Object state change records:
== == ==

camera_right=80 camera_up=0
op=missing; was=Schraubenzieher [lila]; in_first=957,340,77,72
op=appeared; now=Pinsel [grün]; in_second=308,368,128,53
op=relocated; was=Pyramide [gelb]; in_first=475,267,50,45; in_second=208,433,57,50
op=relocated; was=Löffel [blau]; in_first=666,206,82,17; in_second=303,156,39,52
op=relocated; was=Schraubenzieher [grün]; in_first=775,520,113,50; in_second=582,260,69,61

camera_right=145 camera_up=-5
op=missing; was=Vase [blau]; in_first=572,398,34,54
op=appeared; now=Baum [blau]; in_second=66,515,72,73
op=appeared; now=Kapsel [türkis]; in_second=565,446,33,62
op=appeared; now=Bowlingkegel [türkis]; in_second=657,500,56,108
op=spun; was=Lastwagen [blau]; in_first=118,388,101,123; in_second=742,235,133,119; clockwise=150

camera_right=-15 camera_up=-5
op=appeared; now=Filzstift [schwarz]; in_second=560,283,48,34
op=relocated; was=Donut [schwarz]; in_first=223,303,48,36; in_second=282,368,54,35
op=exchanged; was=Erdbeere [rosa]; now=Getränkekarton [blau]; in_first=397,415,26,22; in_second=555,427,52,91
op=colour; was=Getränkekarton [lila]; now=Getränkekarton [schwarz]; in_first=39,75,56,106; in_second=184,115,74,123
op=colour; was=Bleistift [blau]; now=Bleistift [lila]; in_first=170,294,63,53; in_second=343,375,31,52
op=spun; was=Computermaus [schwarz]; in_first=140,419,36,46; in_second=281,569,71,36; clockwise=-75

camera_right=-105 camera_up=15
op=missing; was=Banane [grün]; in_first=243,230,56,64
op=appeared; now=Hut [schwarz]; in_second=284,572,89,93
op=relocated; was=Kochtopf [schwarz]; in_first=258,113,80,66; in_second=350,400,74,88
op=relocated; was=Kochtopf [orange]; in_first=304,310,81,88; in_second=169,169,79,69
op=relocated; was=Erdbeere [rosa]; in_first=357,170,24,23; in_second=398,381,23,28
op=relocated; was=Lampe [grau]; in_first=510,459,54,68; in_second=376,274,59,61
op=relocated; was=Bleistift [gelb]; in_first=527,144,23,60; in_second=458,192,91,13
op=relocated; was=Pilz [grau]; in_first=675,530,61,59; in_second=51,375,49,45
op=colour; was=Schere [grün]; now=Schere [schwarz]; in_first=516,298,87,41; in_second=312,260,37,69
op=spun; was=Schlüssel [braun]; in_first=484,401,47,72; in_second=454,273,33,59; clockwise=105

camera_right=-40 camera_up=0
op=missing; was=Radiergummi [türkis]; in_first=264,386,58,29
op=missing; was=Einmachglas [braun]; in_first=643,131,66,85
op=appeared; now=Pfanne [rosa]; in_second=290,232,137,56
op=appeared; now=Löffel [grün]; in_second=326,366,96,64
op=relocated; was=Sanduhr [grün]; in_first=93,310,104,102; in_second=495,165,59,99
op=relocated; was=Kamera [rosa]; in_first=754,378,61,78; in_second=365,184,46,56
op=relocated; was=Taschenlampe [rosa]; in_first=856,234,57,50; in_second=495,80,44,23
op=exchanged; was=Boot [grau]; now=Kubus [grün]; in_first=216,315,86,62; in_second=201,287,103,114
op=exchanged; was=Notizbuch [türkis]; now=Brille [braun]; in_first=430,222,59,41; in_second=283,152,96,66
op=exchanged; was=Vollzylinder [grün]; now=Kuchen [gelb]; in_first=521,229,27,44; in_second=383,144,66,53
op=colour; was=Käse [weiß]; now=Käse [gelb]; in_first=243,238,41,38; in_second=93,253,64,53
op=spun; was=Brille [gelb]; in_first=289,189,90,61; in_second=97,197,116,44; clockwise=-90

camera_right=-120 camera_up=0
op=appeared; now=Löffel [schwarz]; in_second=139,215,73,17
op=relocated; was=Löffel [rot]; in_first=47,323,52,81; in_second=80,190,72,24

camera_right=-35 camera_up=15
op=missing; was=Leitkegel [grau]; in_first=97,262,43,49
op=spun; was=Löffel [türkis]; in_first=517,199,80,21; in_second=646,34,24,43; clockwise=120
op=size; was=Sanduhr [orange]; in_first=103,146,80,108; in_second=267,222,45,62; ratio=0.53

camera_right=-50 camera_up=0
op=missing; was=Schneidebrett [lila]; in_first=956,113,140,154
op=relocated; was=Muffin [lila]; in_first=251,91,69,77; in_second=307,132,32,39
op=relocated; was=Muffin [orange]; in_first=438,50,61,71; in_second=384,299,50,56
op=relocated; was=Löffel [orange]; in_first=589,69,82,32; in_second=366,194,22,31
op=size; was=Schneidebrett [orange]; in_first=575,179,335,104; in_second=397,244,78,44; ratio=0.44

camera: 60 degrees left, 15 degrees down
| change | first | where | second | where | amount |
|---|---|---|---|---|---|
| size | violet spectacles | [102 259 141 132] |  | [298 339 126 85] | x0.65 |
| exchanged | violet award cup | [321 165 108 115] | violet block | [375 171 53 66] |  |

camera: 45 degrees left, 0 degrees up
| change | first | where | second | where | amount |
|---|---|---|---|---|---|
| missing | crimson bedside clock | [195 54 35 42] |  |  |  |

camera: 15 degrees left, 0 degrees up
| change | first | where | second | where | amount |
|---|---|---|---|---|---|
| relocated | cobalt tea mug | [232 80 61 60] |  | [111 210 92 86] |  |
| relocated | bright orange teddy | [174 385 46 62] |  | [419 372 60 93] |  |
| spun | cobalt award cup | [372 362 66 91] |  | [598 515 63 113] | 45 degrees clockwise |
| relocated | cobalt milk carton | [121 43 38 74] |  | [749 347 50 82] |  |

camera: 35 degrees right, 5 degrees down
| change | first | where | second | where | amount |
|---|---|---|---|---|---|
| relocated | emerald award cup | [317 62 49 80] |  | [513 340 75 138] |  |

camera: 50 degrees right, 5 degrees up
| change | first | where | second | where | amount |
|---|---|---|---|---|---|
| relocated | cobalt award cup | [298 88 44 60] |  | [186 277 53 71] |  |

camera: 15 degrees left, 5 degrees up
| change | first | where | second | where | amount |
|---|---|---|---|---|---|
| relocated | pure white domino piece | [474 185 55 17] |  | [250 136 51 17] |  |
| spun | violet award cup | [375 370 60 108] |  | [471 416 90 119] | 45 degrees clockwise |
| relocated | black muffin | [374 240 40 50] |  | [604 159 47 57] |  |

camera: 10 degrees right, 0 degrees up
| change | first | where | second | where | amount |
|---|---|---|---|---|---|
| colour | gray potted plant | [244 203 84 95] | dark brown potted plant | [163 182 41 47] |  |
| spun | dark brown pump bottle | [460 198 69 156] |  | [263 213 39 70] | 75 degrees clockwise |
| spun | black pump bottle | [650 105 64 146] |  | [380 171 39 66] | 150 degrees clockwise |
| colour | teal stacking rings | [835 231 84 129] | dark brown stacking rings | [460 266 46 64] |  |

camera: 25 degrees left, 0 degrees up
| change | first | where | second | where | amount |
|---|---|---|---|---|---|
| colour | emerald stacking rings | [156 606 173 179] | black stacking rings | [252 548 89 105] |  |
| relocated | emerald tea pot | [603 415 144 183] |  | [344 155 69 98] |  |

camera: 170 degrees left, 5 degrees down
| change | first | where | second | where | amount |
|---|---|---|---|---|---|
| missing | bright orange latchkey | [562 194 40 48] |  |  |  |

== == ==

#### AIM OF THE TASK
Every line above from the line with "op=relocated; was=Pyramide [gelb];" to the line with "op=relocated; was=Löffel [blau];", both included, must be reproduced exactly, and no other line may appear.

#### SOLUTION FOR THIS PROBLEM
op=relocated; was=Pyramide [gelb]; in_first=475,267,50,45; in_second=208,433,57,50
op=relocated; was=Löffel [blau]; in_first=666,206,82,17; in_second=303,156,39,52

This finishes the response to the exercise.